EXERCISE REQUIREMENTS: Output only the entries, exactly as given, without the pictures.

Start of EXERCISE DATA

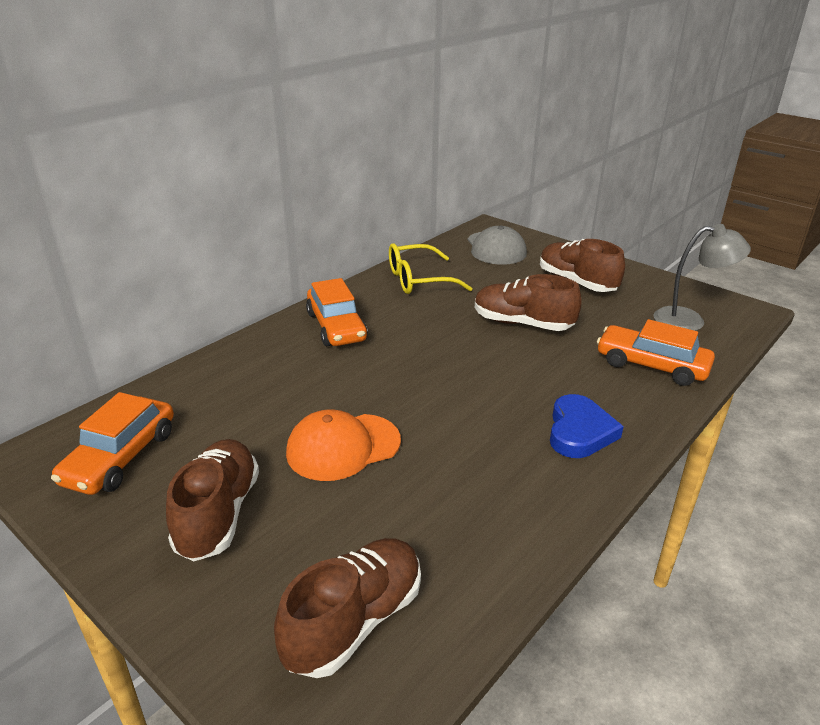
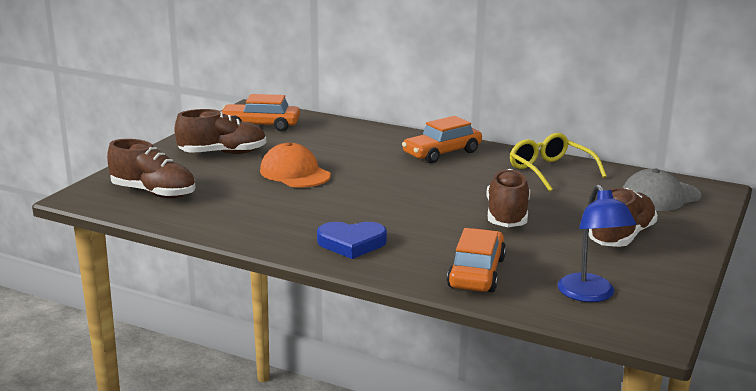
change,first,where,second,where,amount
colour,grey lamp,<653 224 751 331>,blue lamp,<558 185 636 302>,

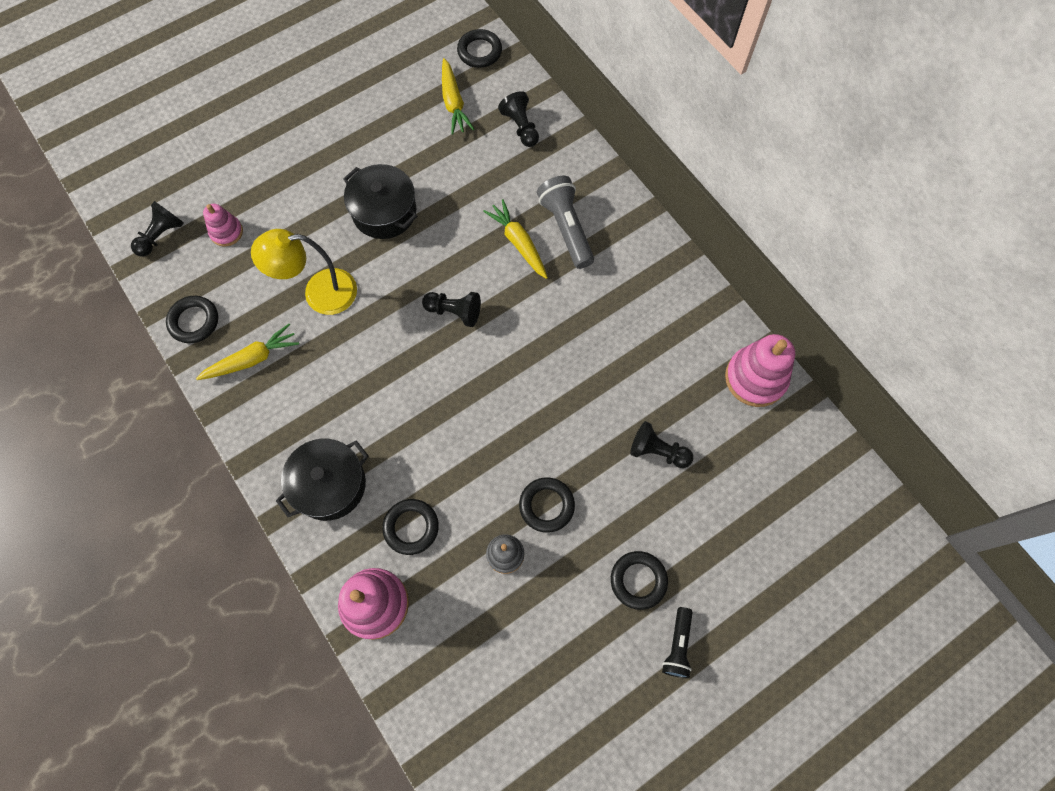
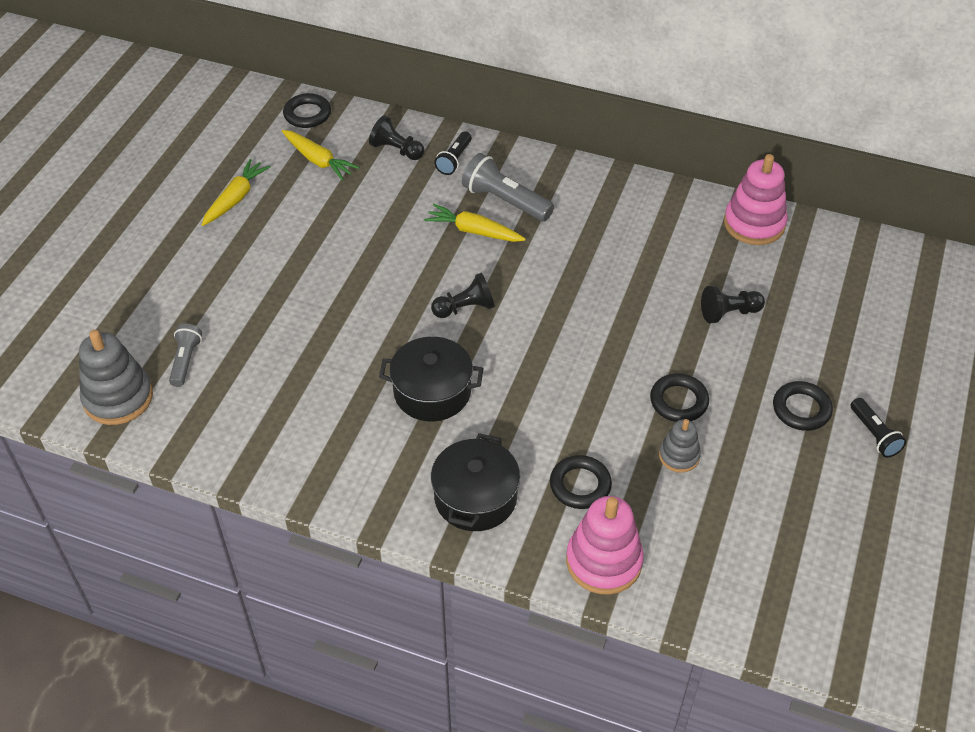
change,first,where,second,where,amount
exchanged,black pawn,<131 201 184 257>,grey stacking toy,<79 330 153 425>,
exchanged,pink stacking toy,<203 204 243 246>,grey flashlight,<169 324 202 387>,
relocated,yellow carrot,<196 324 299 380>,,<202 159 271 226>,
relocated,black pot,<343 164 418 239>,,<379 337 484 421>,
appeared,,,black flashlight,<434 131 472 175>,
missing,black ring,<166 296 218 343>,,,
missing,yellow lamp,<251 229 357 315>,,,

End of EXERCISE DATA

THE COMPLETED TASK:
change,first,where,second,where,amount
colour,grey lamp,<653 224 751 331>,blue lamp,<558 185 636 302>,

change,first,where,second,where,amount
exchanged,black pawn,<131 201 184 257>,grey stacking toy,<79 330 153 425>,
exchanged,pink stacking toy,<203 204 243 246>,grey flashlight,<169 324 202 387>,
relocated,yellow carrot,<196 324 299 380>,,<202 159 271 226>,
relocated,black pot,<343 164 418 239>,,<379 337 484 421>,
appeared,,,black flashlight,<434 131 472 175>,
missing,black ring,<166 296 218 343>,,,
missing,yellow lamp,<251 229 357 315>,,,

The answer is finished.